== Segment start ==
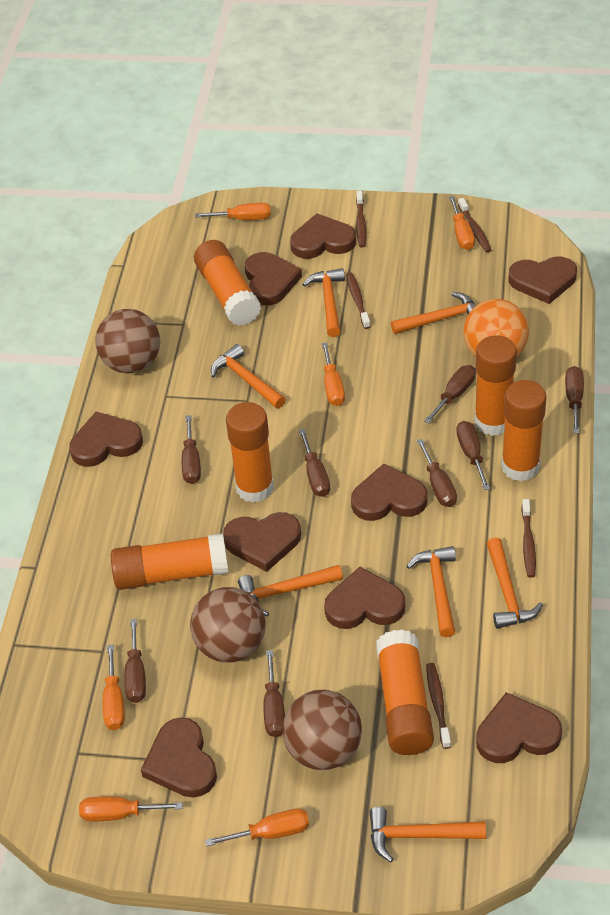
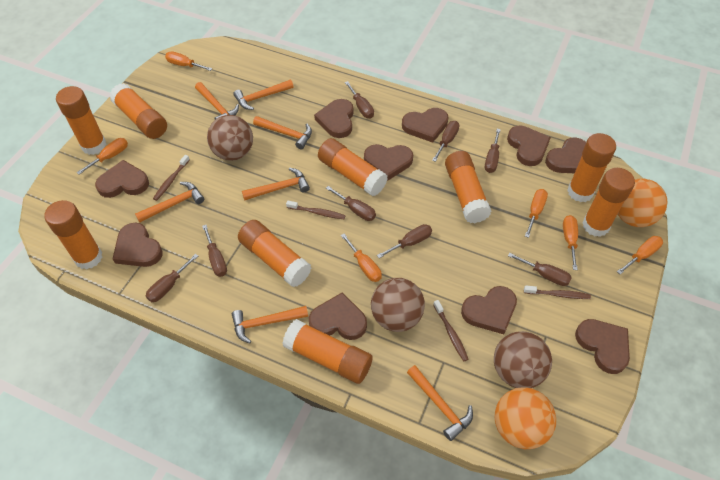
brown heart: [69,412,143,467] [141,717,217,798] [223,512,301,572] [245,252,302,306] [290,213,356,259] [324,567,405,629] [351,464,427,521] [476,692,562,763] [508,256,577,304] = 9 -> [95,160,149,198] [113,223,163,267] [309,292,367,340] [314,99,354,138] [364,144,413,180] [402,108,448,143] [461,286,517,334] [507,126,551,166] [545,138,586,173] [575,319,630,374] = 10
brown toothbrush: [346,273,371,329] [356,191,367,248] [426,663,451,749] [458,198,491,253] [521,499,536,578] = 5 -> [153,155,190,201] [286,201,346,219] [433,300,469,361] [524,285,591,299] = 4
orange ball: [463,299,529,357] = 1 -> [495,387,556,449] [618,178,668,227] = 2
orange glue stick: [111,533,229,590] [194,240,261,326] [226,402,274,503] [376,630,434,755] [474,335,517,436] [501,380,547,482] = 6 -> [44,200,102,270] [56,86,107,155] [109,83,167,139] [238,220,311,287] [282,319,373,384] [318,138,387,196] [445,151,491,223] [567,133,616,202] [583,168,635,237] = 9

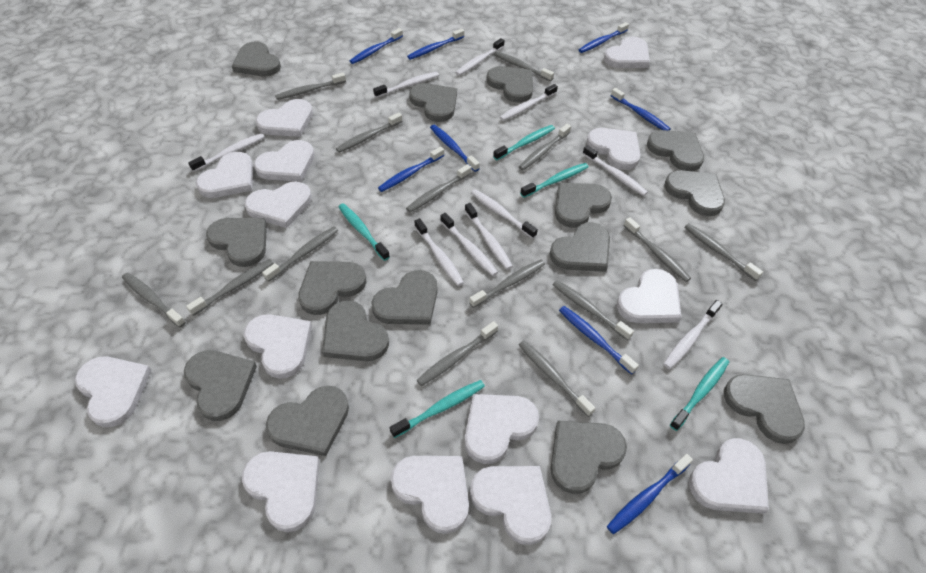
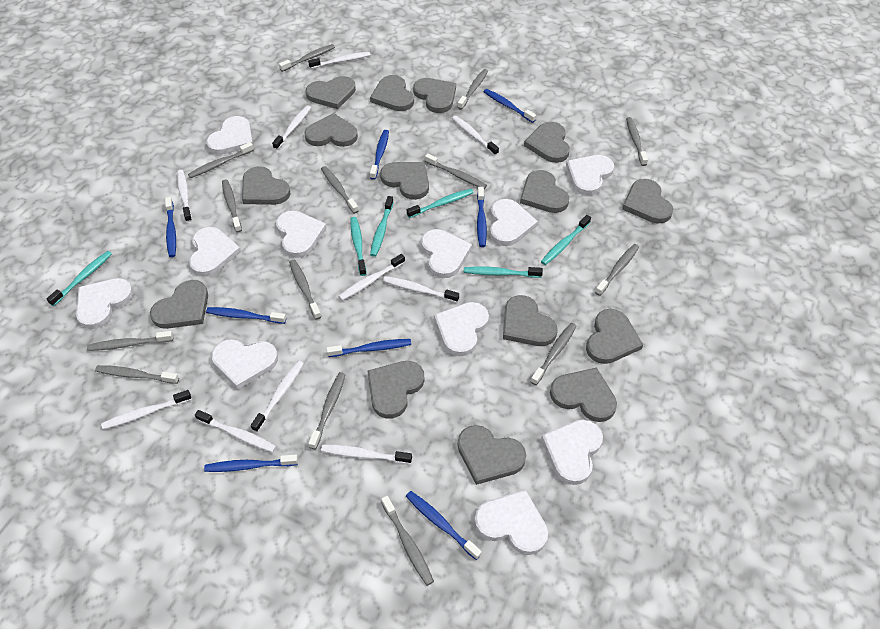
turquoise toothbrush: [338,203,390,261] [390,380,485,438] [493,125,555,160] [520,163,588,198] [670,357,729,431] = 5 -> [47,251,112,306] [350,217,367,276] [370,196,394,257] [407,189,474,218] [464,266,543,278] [541,215,591,265] = 6
white heart: [75,356,152,427] [196,152,253,198] [242,451,320,532] [244,314,312,379] [245,182,312,228] [254,140,315,182] [256,99,313,137] [391,456,469,534] [464,394,539,464] [470,466,551,545] [586,128,641,170] [604,36,650,68] [617,269,682,323] [689,438,769,514] = 14 -> [76,278,134,329] [189,227,241,277] [206,116,253,155] [211,339,278,389] [276,211,327,258] [421,229,472,278] [434,302,489,356] [474,490,548,555] [490,199,538,246] [541,420,603,485] [566,155,614,195] = 11

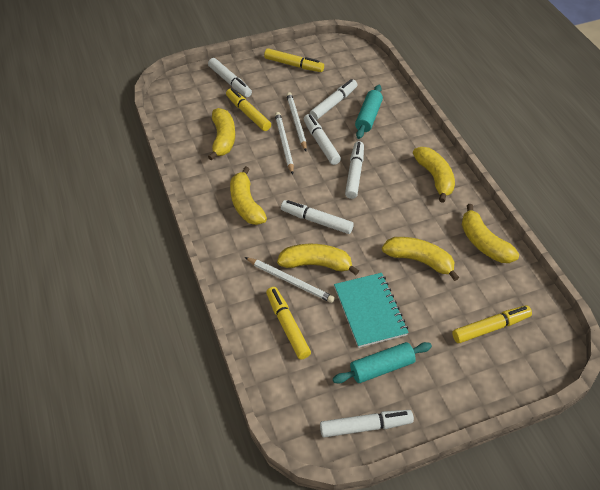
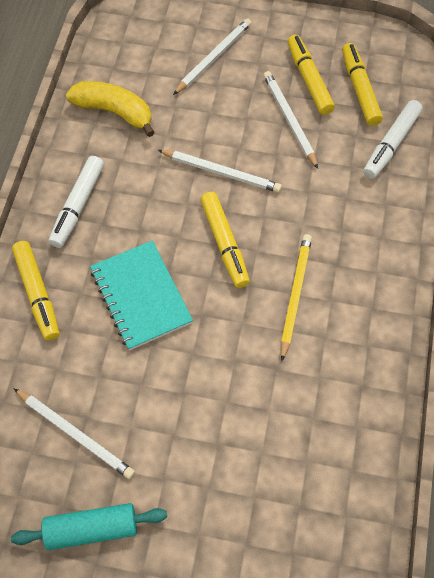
turquoise rolling pin: [333,342,432,384] [355,85,383,139] = 2 -> [11,503,167,550] = 1
white marker: [208,58,252,97] [281,200,354,234] [304,114,341,165] [310,79,357,120] [320,410,414,438] [345,141,364,199] = 6 -> [49,156,104,248] [363,100,423,179] = 2
white pencil: [245,257,335,303] [275,112,294,174] [286,92,307,151] = 3 -> [13,388,135,479] [158,150,282,193] [173,18,252,95] [263,71,318,169] = 4
yellow banana: [208,108,235,161] [230,166,267,225] [277,244,359,275] [382,237,459,281] [413,147,455,203] [462,204,519,263] = 6 -> [66,81,155,137] = 1
yellow pencil: none = 0 -> [281,234,312,361] = 1

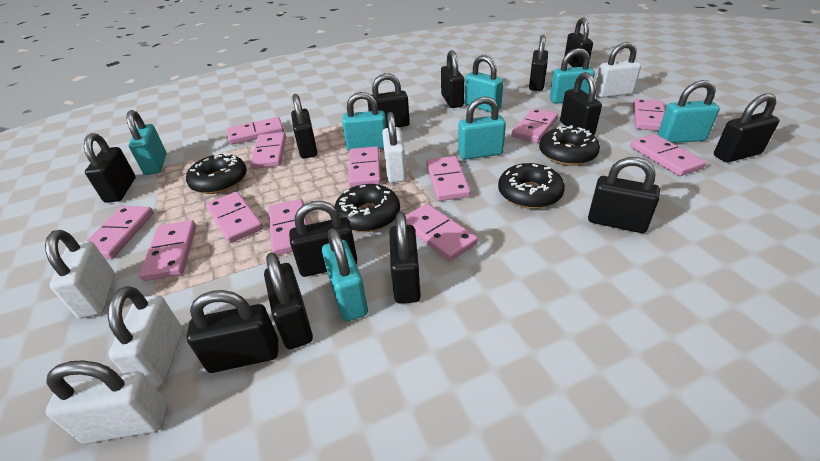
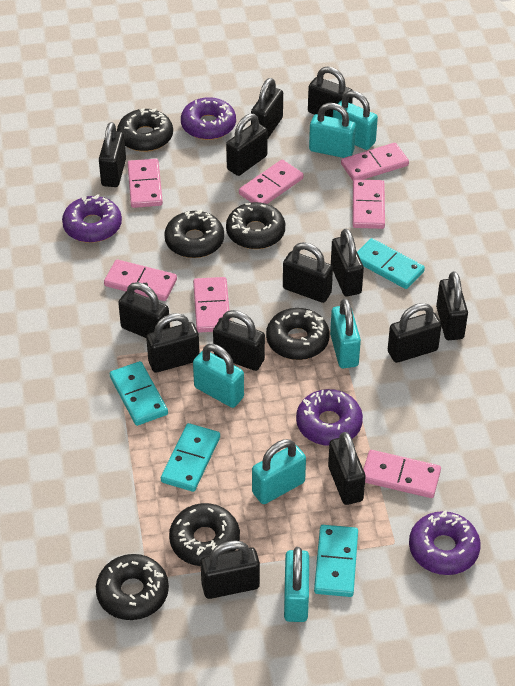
black donut: [186,153,247,194] [334,184,400,232] [498,163,565,209] [539,125,600,166] = 4 -> [96,554,169,620] [117,108,173,152] [164,209,224,258] [169,503,240,566] [226,202,285,249] [266,308,330,360] = 6
pink domino: [87,206,154,259] [139,220,196,281] [206,192,263,243] [227,117,284,145] [250,132,286,169] [268,199,308,255] [348,146,381,187] [405,204,478,261] [426,156,471,201] [511,108,558,143] [630,134,706,176] [633,99,665,131] = 12 -> [104,259,177,301] [127,159,163,208] [193,277,229,333] [239,160,303,204] [341,143,409,180] [352,179,385,229] [363,450,441,498] = 7
purple donut: none = 0 -> [62,194,122,243] [181,97,236,140] [296,389,363,446] [409,510,481,575] = 4
turquoise domino: none = 0 -> [110,361,168,426] [161,423,220,492] [314,525,358,597] [357,238,425,289] = 4
turquoise padlock: [126,110,166,175] [322,228,368,321] [342,92,387,151] [458,97,506,160] [465,55,503,113] [550,48,595,104] [658,80,720,143] = 7 -> [193,344,244,408] [252,439,306,504] [284,547,309,622] [309,103,356,158] [330,299,361,368] [333,91,378,150] = 6
white padlock: [45,230,115,319] [46,360,168,444] [108,286,183,387] [382,112,407,183] [596,42,641,98] = 5 -> none = 0

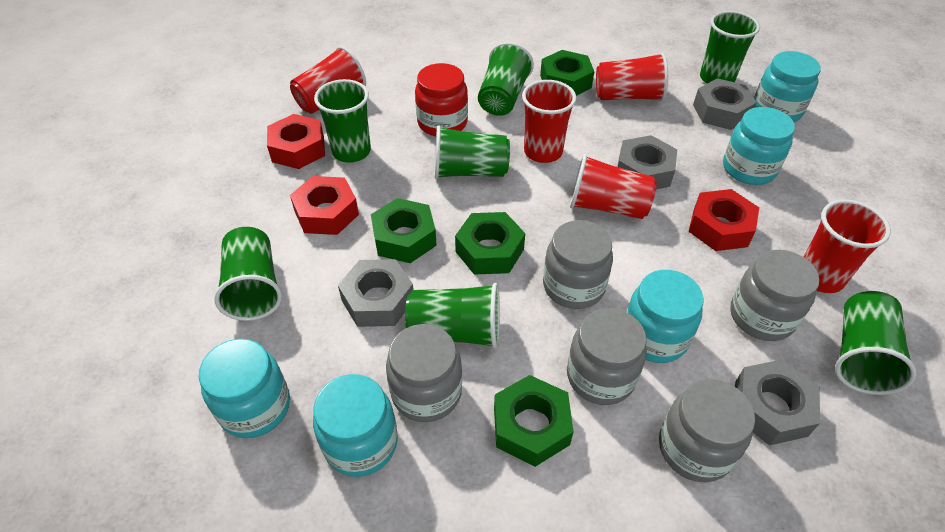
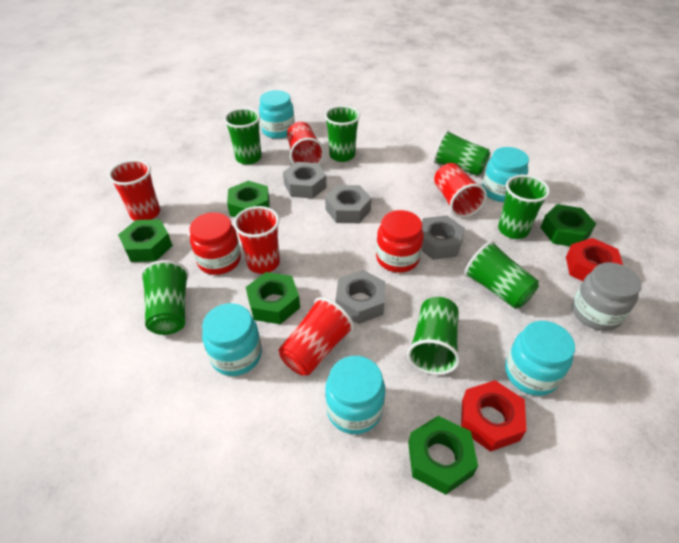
green nut: [371,198,437,263] [455,212,525,275] [494,375,574,467] [540,50,594,96] = 4 -> [118,219,173,262] [227,181,270,217] [246,272,300,324] [408,416,478,495] [540,204,596,247] = 5
grey jar: [386,324,462,422] [543,220,613,309] [567,308,647,405] [659,379,755,482] [730,250,820,341] = 5 -> [572,262,641,331] = 1
red jar: [415,63,468,136] = 1 -> [190,212,241,275] [376,210,424,273] = 2
red nut: [267,114,325,169] [290,176,359,235] [688,189,759,251] = 3 -> [461,380,526,452] [566,238,623,281] = 2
== Segment end ==
=== Exercise instructions ===
Quote every line of the records above exactly; no picture is to be copied.

=== Task solution ===
brown heart: [69,412,143,467] [141,717,217,798] [223,512,301,572] [245,252,302,306] [290,213,356,259] [324,567,405,629] [351,464,427,521] [476,692,562,763] [508,256,577,304] = 9 -> [95,160,149,198] [113,223,163,267] [309,292,367,340] [314,99,354,138] [364,144,413,180] [402,108,448,143] [461,286,517,334] [507,126,551,166] [545,138,586,173] [575,319,630,374] = 10
brown toothbrush: [346,273,371,329] [356,191,367,248] [426,663,451,749] [458,198,491,253] [521,499,536,578] = 5 -> [153,155,190,201] [286,201,346,219] [433,300,469,361] [524,285,591,299] = 4
orange ball: [463,299,529,357] = 1 -> [495,387,556,449] [618,178,668,227] = 2
orange glue stick: [111,533,229,590] [194,240,261,326] [226,402,274,503] [376,630,434,755] [474,335,517,436] [501,380,547,482] = 6 -> [44,200,102,270] [56,86,107,155] [109,83,167,139] [238,220,311,287] [282,319,373,384] [318,138,387,196] [445,151,491,223] [567,133,616,202] [583,168,635,237] = 9

turquoise toothbrush: [338,203,390,261] [390,380,485,438] [493,125,555,160] [520,163,588,198] [670,357,729,431] = 5 -> [47,251,112,306] [350,217,367,276] [370,196,394,257] [407,189,474,218] [464,266,543,278] [541,215,591,265] = 6
white heart: [75,356,152,427] [196,152,253,198] [242,451,320,532] [244,314,312,379] [245,182,312,228] [254,140,315,182] [256,99,313,137] [391,456,469,534] [464,394,539,464] [470,466,551,545] [586,128,641,170] [604,36,650,68] [617,269,682,323] [689,438,769,514] = 14 -> [76,278,134,329] [189,227,241,277] [206,116,253,155] [211,339,278,389] [276,211,327,258] [421,229,472,278] [434,302,489,356] [474,490,548,555] [490,199,538,246] [541,420,603,485] [566,155,614,195] = 11

turquoise rolling pin: [333,342,432,384] [355,85,383,139] = 2 -> [11,503,167,550] = 1
white marker: [208,58,252,97] [281,200,354,234] [304,114,341,165] [310,79,357,120] [320,410,414,438] [345,141,364,199] = 6 -> [49,156,104,248] [363,100,423,179] = 2
white pencil: [245,257,335,303] [275,112,294,174] [286,92,307,151] = 3 -> [13,388,135,479] [158,150,282,193] [173,18,252,95] [263,71,318,169] = 4
yellow banana: [208,108,235,161] [230,166,267,225] [277,244,359,275] [382,237,459,281] [413,147,455,203] [462,204,519,263] = 6 -> [66,81,155,137] = 1
yellow pencil: none = 0 -> [281,234,312,361] = 1

black donut: [186,153,247,194] [334,184,400,232] [498,163,565,209] [539,125,600,166] = 4 -> [96,554,169,620] [117,108,173,152] [164,209,224,258] [169,503,240,566] [226,202,285,249] [266,308,330,360] = 6
pink domino: [87,206,154,259] [139,220,196,281] [206,192,263,243] [227,117,284,145] [250,132,286,169] [268,199,308,255] [348,146,381,187] [405,204,478,261] [426,156,471,201] [511,108,558,143] [630,134,706,176] [633,99,665,131] = 12 -> [104,259,177,301] [127,159,163,208] [193,277,229,333] [239,160,303,204] [341,143,409,180] [352,179,385,229] [363,450,441,498] = 7
purple donut: none = 0 -> [62,194,122,243] [181,97,236,140] [296,389,363,446] [409,510,481,575] = 4
turquoise domino: none = 0 -> [110,361,168,426] [161,423,220,492] [314,525,358,597] [357,238,425,289] = 4
turquoise padlock: [126,110,166,175] [322,228,368,321] [342,92,387,151] [458,97,506,160] [465,55,503,113] [550,48,595,104] [658,80,720,143] = 7 -> [193,344,244,408] [252,439,306,504] [284,547,309,622] [309,103,356,158] [330,299,361,368] [333,91,378,150] = 6
white padlock: [45,230,115,319] [46,360,168,444] [108,286,183,387] [382,112,407,183] [596,42,641,98] = 5 -> none = 0

green nut: [371,198,437,263] [455,212,525,275] [494,375,574,467] [540,50,594,96] = 4 -> [118,219,173,262] [227,181,270,217] [246,272,300,324] [408,416,478,495] [540,204,596,247] = 5
grey jar: [386,324,462,422] [543,220,613,309] [567,308,647,405] [659,379,755,482] [730,250,820,341] = 5 -> [572,262,641,331] = 1
red jar: [415,63,468,136] = 1 -> [190,212,241,275] [376,210,424,273] = 2
red nut: [267,114,325,169] [290,176,359,235] [688,189,759,251] = 3 -> [461,380,526,452] [566,238,623,281] = 2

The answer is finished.